Start of DATA

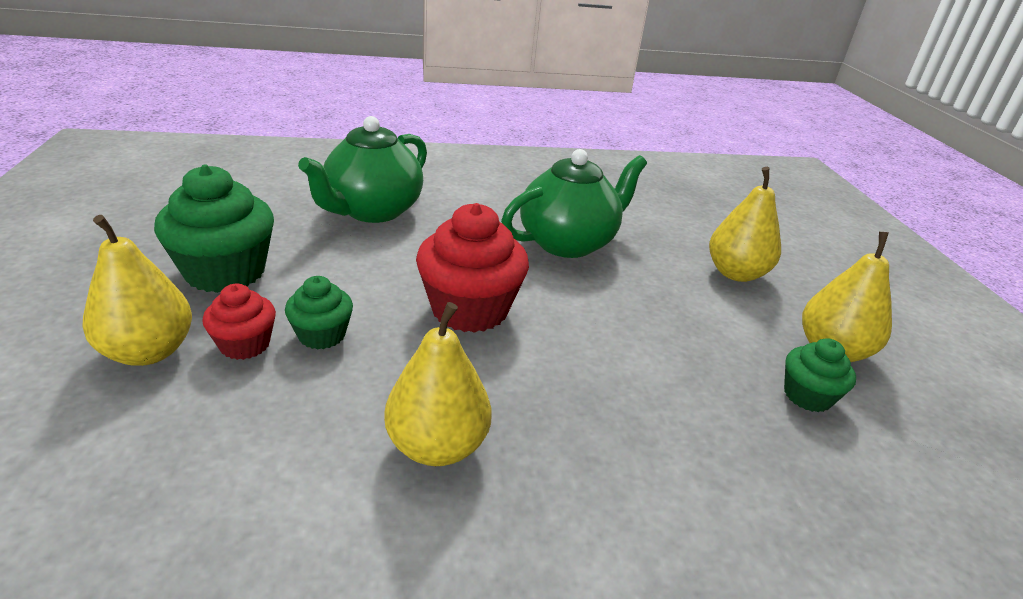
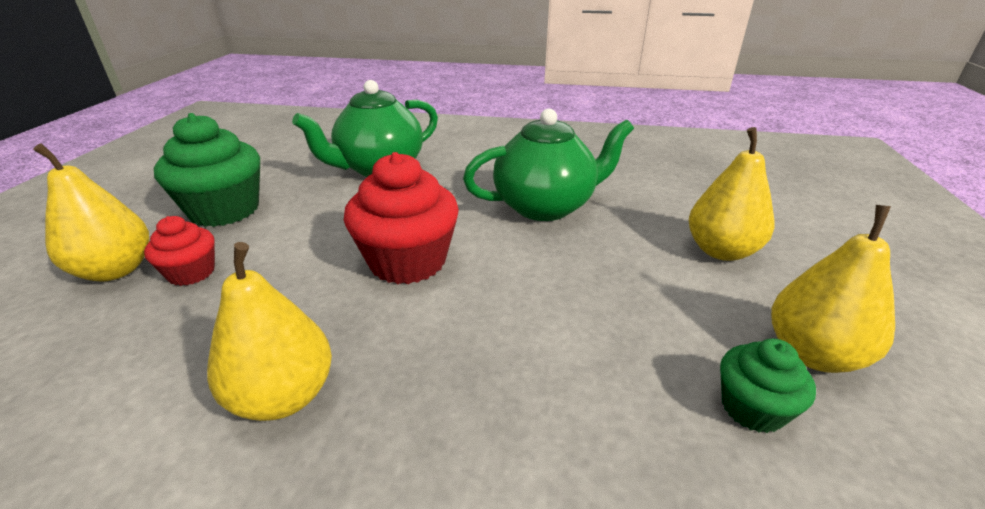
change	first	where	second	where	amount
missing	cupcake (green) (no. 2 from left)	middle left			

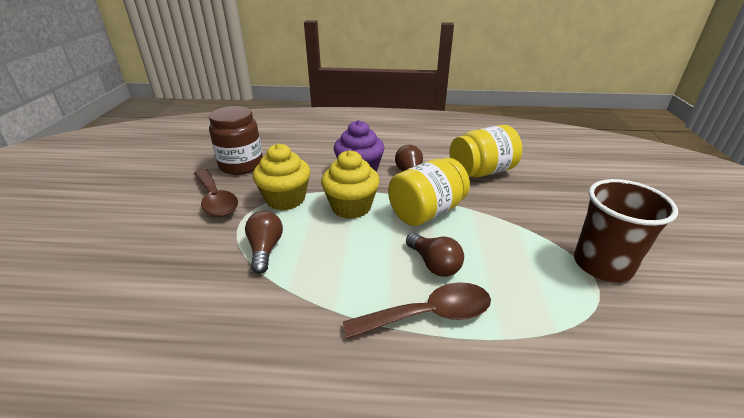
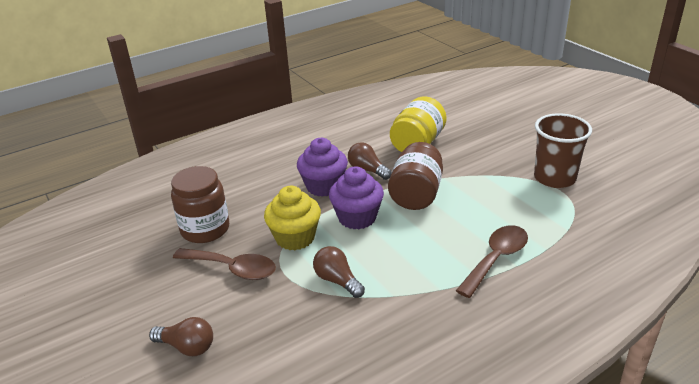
change	first	where	second	where	amount
relocated	light bulb (brown) (no. 3 from left in the first image)	centre	light bulb (brown) (no. 1 from left)	bottom left	
colour	cupcake (yellow) (no. 2 from left)	centre	cupcake (purple) (no. 2 from left)	centre	
colour	jar (yellow) (no. 1 from left)	centre	jar (brown) (no. 2 from left)	centre	

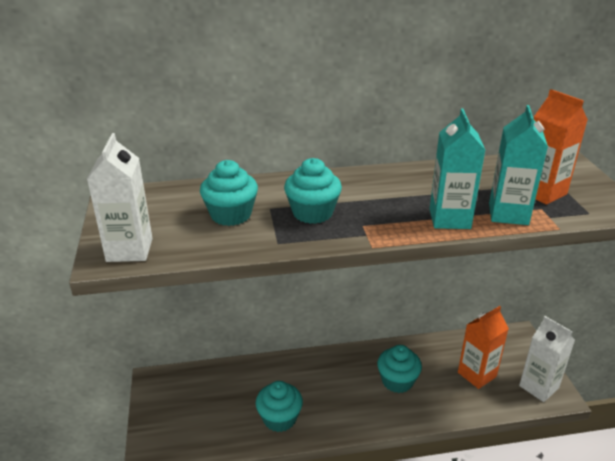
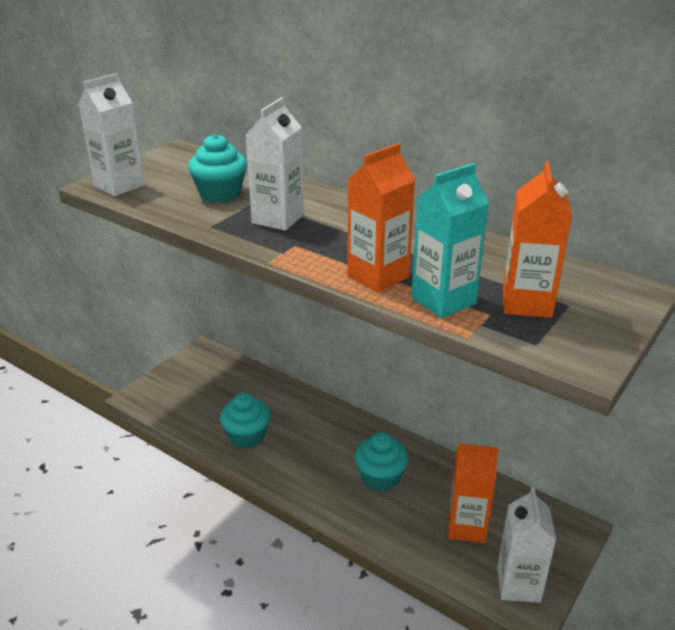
change	first	where	second	where	amount
exchanged	cupcake (turquoise) (no. 3 from left)	centre	carton (white) (no. 2 from left)	top centre	
colour	carton (turquoise) (no. 1 from left)	middle right	carton (orange) (no. 1 from left)	centre	

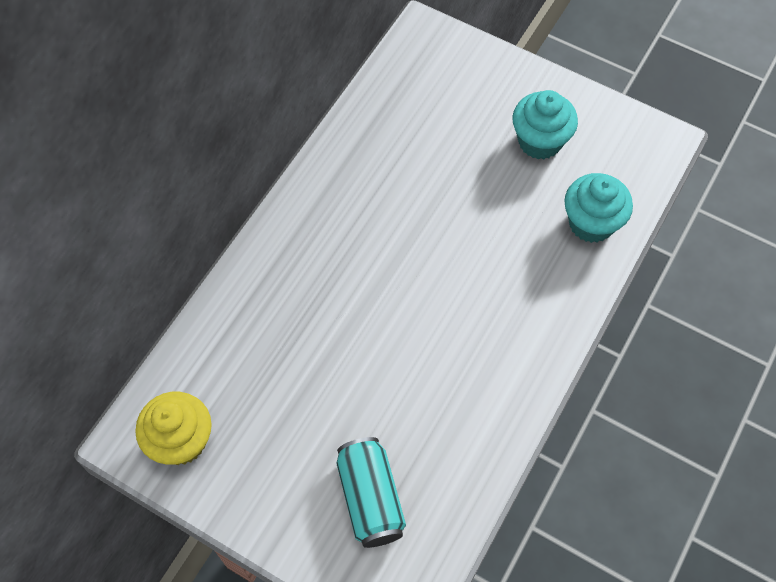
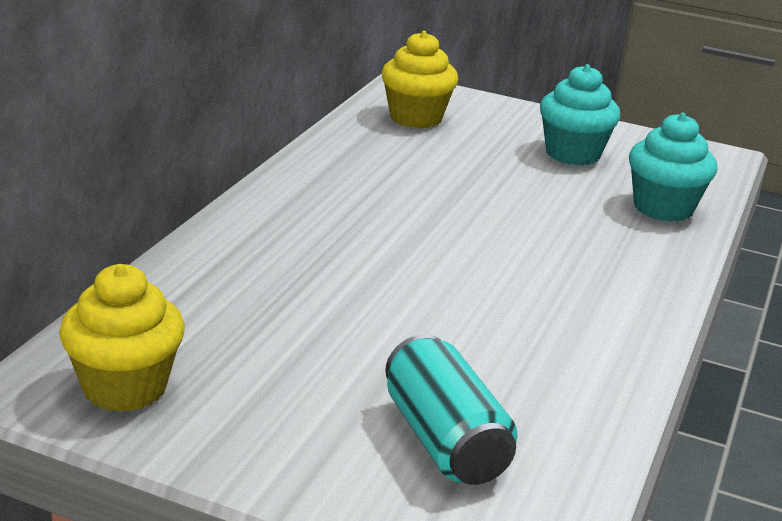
change	first	where	second	where	amount
appeared			cupcake (yellow) (no. 2 from left)	top centre	

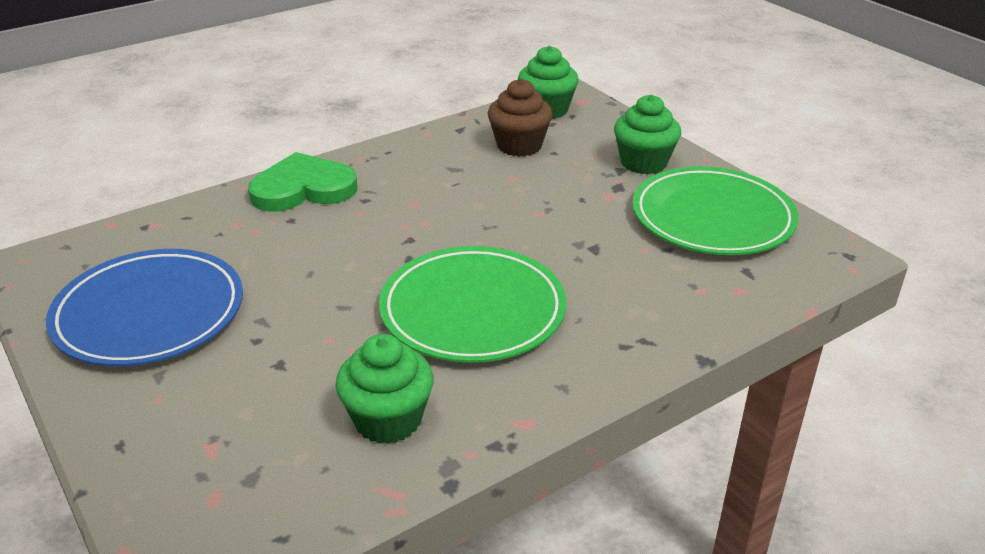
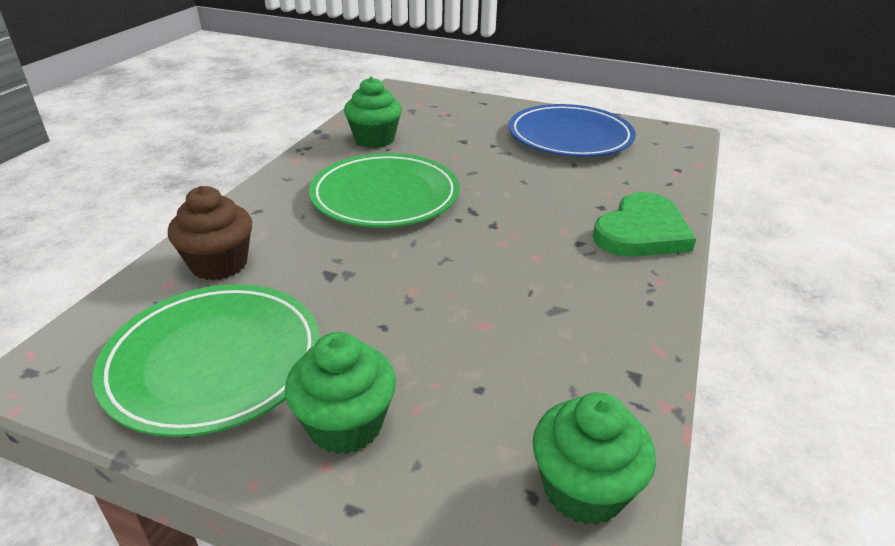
change	first	where	second	where	amount
relocated	cupcake (brown)	top centre		middle left	

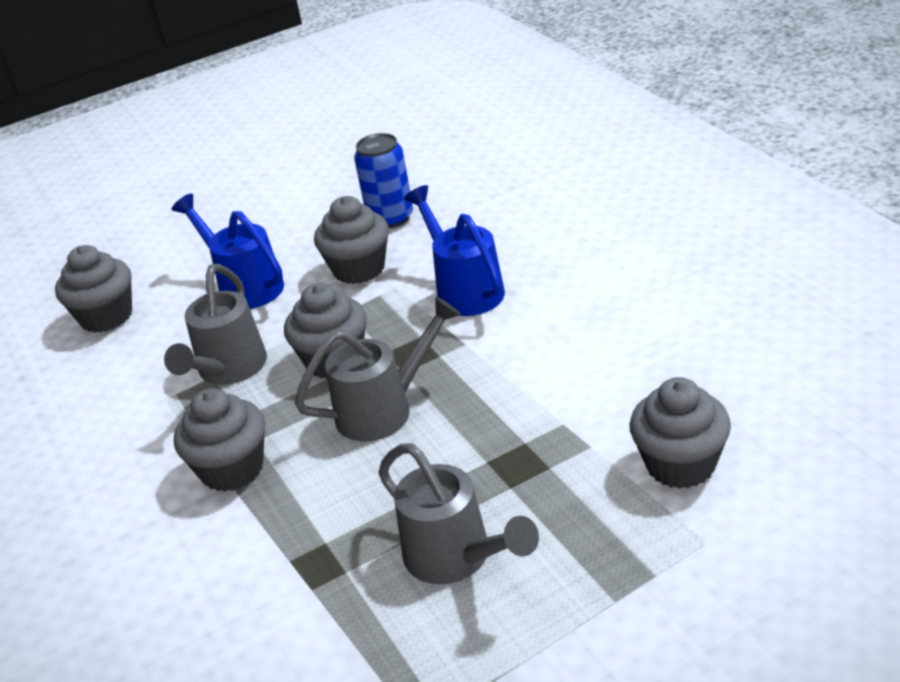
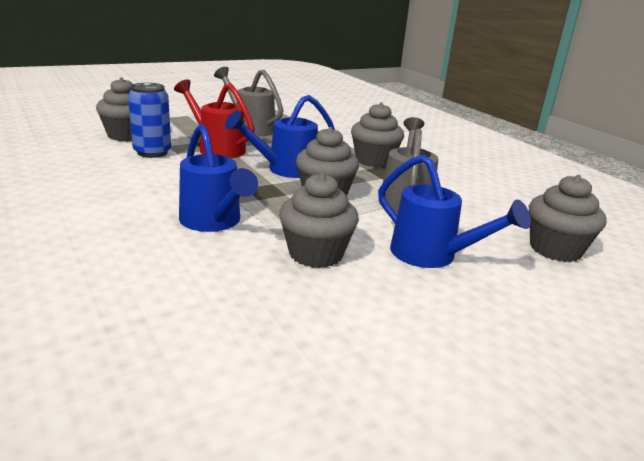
change	first	where	second	where	amount
appeared			watering can (red)	top left	
relocated	can (blue)	top centre		top left	
colour	watering can (grey) (no. 2 from left)	centre	watering can (blue) (no. 2 from left)	top centre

End of DATA

--- ASSIGNMENT ---
Write the entries out in full and exactly, omitting every picture.

--- TASK RESPONSE ---
change	first	where	second	where	amount
missing	cupcake (green) (no. 2 from left)	middle left			

change	first	where	second	where	amount
relocated	light bulb (brown) (no. 3 from left in the first image)	centre	light bulb (brown) (no. 1 from left)	bottom left	
colour	cupcake (yellow) (no. 2 from left)	centre	cupcake (purple) (no. 2 from left)	centre	
colour	jar (yellow) (no. 1 from left)	centre	jar (brown) (no. 2 from left)	centre	

change	first	where	second	where	amount
exchanged	cupcake (turquoise) (no. 3 from left)	centre	carton (white) (no. 2 from left)	top centre	
colour	carton (turquoise) (no. 1 from left)	middle right	carton (orange) (no. 1 from left)	centre	

change	first	where	second	where	amount
appeared			cupcake (yellow) (no. 2 from left)	top centre	

change	first	where	second	where	amount
relocated	cupcake (brown)	top centre		middle left	

change	first	where	second	where	amount
appeared			watering can (red)	top left	
relocated	can (blue)	top centre		top left	
colour	watering can (grey) (no. 2 from left)	centre	watering can (blue) (no. 2 from left)	top centre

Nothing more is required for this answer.